Dataset entries:
<<<<

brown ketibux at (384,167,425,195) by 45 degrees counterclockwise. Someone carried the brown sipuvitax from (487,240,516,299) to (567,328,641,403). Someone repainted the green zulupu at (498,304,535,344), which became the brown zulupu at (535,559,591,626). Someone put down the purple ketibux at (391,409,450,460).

>>>>
<<<<

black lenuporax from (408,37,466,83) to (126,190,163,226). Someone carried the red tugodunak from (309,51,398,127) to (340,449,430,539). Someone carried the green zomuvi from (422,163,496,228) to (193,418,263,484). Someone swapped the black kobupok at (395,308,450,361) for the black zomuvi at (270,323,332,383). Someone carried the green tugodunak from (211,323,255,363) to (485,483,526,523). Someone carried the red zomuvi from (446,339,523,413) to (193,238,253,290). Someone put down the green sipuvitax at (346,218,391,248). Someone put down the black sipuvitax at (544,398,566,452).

>>>>
<<<<

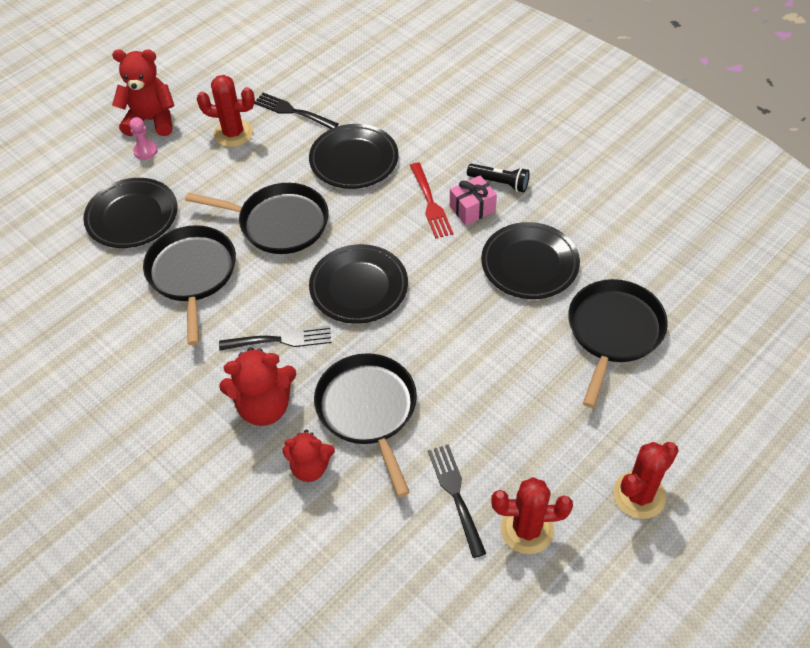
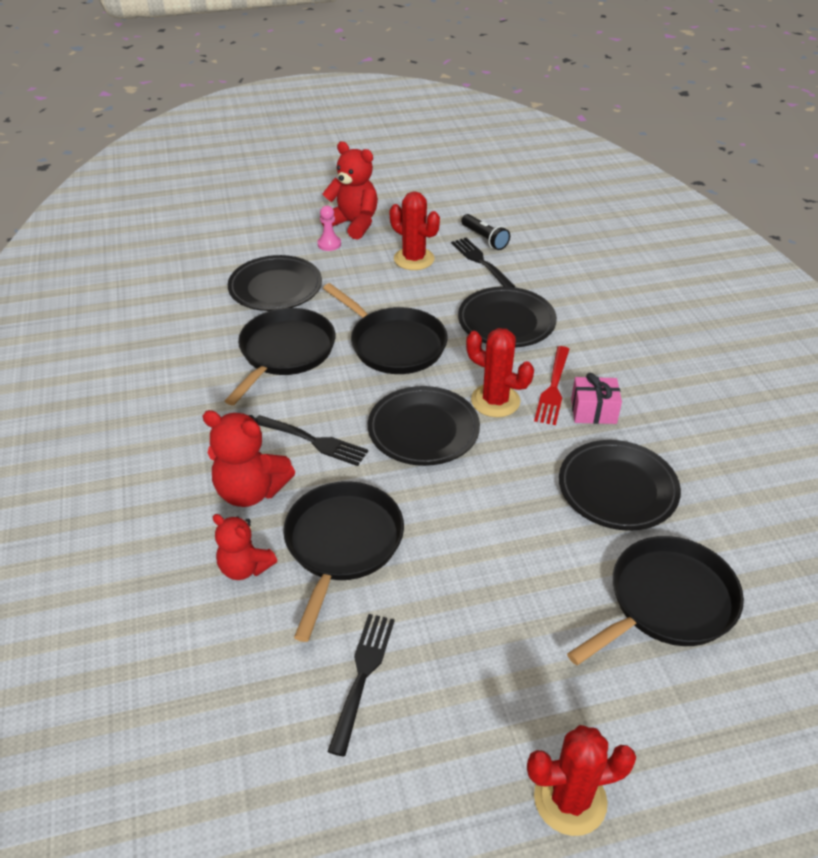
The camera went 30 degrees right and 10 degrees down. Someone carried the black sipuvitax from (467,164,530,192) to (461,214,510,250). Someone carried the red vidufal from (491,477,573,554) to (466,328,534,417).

>>>>

What is needed:
Go through the records. Copy each line where "black" appears.

Answer to the exercise:
black lenuporax from (408,37,466,83) to (126,190,163,226). Someone carried the red tugodunak from (309,51,398,127) to (340,449,430,539). Someone carried the green zomuvi from (422,163,496,228) to (193,418,263,484). Someone swapped the black kobupok at (395,308,450,361) for the black zomuvi at (270,323,332,383). Someone carried the green tugodunak from (211,323,255,363) to (485,483,526,523). Someone carried the red zomuvi from (446,339,523,413) to (193,238,253,290). Someone put down the green sipuvitax at (346,218,391,248). Someone put down the black sipuvitax at (544,398,566,452).
The camera went 30 degrees right and 10 degrees down. Someone carried the black sipuvitax from (467,164,530,192) to (461,214,510,250). Someone carried the red vidufal from (491,477,573,554) to (466,328,534,417).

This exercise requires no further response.